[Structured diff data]
↓↓↓

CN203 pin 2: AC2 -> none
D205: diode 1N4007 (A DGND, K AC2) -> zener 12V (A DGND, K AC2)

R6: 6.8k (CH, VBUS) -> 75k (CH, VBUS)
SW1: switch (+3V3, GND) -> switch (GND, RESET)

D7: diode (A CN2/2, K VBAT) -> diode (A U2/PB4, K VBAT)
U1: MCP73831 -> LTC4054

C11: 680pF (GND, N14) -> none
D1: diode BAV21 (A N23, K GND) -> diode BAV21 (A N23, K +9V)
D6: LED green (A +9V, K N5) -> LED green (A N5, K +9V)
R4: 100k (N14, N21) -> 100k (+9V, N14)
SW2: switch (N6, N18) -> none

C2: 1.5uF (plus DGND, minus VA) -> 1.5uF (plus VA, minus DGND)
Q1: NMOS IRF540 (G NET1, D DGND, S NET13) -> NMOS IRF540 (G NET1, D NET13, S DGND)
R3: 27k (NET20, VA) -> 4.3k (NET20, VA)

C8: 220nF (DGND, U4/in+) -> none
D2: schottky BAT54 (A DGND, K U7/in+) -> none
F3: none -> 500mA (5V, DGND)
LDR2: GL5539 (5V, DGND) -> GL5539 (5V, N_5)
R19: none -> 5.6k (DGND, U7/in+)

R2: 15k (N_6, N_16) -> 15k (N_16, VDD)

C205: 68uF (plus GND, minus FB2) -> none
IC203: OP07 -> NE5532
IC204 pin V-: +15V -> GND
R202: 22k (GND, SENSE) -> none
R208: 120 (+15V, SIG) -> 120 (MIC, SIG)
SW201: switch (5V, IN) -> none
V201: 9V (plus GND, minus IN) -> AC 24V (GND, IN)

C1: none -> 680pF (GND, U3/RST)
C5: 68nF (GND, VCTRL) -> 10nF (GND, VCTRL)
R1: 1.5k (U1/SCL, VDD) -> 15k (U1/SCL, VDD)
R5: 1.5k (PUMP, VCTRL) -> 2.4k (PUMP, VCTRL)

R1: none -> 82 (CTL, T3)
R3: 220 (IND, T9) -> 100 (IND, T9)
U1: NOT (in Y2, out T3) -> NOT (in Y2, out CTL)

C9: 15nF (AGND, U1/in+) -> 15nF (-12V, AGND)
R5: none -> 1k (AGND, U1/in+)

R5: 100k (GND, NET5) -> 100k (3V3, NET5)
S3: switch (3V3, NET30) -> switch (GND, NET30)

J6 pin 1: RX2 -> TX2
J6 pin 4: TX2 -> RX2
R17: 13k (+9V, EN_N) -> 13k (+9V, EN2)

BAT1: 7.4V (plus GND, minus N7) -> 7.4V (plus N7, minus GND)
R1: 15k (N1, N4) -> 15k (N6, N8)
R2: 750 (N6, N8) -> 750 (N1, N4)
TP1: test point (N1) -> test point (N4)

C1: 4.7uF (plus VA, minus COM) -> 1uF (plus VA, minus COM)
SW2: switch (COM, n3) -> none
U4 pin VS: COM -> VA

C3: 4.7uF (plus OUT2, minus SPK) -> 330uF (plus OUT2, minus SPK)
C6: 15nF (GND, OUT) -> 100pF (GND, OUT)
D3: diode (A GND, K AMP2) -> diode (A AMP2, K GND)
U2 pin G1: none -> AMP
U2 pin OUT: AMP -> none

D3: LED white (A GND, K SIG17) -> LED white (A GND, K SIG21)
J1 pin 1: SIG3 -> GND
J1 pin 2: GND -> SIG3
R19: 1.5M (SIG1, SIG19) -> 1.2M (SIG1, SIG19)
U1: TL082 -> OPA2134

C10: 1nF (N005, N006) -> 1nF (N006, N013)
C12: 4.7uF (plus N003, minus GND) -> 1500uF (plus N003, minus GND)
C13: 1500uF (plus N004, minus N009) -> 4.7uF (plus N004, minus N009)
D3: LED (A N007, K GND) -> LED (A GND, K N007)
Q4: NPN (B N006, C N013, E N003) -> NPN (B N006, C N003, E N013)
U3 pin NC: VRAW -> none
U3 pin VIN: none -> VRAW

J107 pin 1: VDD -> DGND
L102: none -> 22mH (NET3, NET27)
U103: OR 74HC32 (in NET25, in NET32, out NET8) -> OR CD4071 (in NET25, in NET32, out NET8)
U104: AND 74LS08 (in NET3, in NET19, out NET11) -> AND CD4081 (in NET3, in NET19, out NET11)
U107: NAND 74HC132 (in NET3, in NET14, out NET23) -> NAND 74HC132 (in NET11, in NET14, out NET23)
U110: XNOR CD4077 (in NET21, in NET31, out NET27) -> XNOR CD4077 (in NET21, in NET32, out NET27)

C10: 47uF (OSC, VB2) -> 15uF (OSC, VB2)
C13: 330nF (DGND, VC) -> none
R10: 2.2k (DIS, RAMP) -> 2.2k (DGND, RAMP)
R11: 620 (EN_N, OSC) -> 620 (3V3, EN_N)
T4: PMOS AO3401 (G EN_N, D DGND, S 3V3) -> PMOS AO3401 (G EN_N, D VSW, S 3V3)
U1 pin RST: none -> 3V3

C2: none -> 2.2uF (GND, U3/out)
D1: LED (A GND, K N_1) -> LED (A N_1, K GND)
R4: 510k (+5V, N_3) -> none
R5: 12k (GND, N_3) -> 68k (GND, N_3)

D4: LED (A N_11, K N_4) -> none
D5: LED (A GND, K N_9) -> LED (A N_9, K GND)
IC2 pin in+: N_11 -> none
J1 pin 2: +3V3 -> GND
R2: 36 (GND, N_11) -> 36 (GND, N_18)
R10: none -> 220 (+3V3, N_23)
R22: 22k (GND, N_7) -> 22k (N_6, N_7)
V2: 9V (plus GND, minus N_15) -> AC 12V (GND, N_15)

↑↑↑

*EXERCISE DIRECTIONS:* From the first line of the records above down to the line containing "SW201: switch (5V, IN) -> none", repeat each line exactly as written. Include both of those lines and add nothing.

*WRITTEN REPLY:*
CN203 pin 2: AC2 -> none
D205: diode 1N4007 (A DGND, K AC2) -> zener 12V (A DGND, K AC2)

R6: 6.8k (CH, VBUS) -> 75k (CH, VBUS)
SW1: switch (+3V3, GND) -> switch (GND, RESET)

D7: diode (A CN2/2, K VBAT) -> diode (A U2/PB4, K VBAT)
U1: MCP73831 -> LTC4054

C11: 680pF (GND, N14) -> none
D1: diode BAV21 (A N23, K GND) -> diode BAV21 (A N23, K +9V)
D6: LED green (A +9V, K N5) -> LED green (A N5, K +9V)
R4: 100k (N14, N21) -> 100k (+9V, N14)
SW2: switch (N6, N18) -> none

C2: 1.5uF (plus DGND, minus VA) -> 1.5uF (plus VA, minus DGND)
Q1: NMOS IRF540 (G NET1, D DGND, S NET13) -> NMOS IRF540 (G NET1, D NET13, S DGND)
R3: 27k (NET20, VA) -> 4.3k (NET20, VA)

C8: 220nF (DGND, U4/in+) -> none
D2: schottky BAT54 (A DGND, K U7/in+) -> none
F3: none -> 500mA (5V, DGND)
LDR2: GL5539 (5V, DGND) -> GL5539 (5V, N_5)
R19: none -> 5.6k (DGND, U7/in+)

R2: 15k (N_6, N_16) -> 15k (N_16, VDD)

C205: 68uF (plus GND, minus FB2) -> none
IC203: OP07 -> NE5532
IC204 pin V-: +15V -> GND
R202: 22k (GND, SENSE) -> none
R208: 120 (+15V, SIG) -> 120 (MIC, SIG)
SW201: switch (5V, IN) -> none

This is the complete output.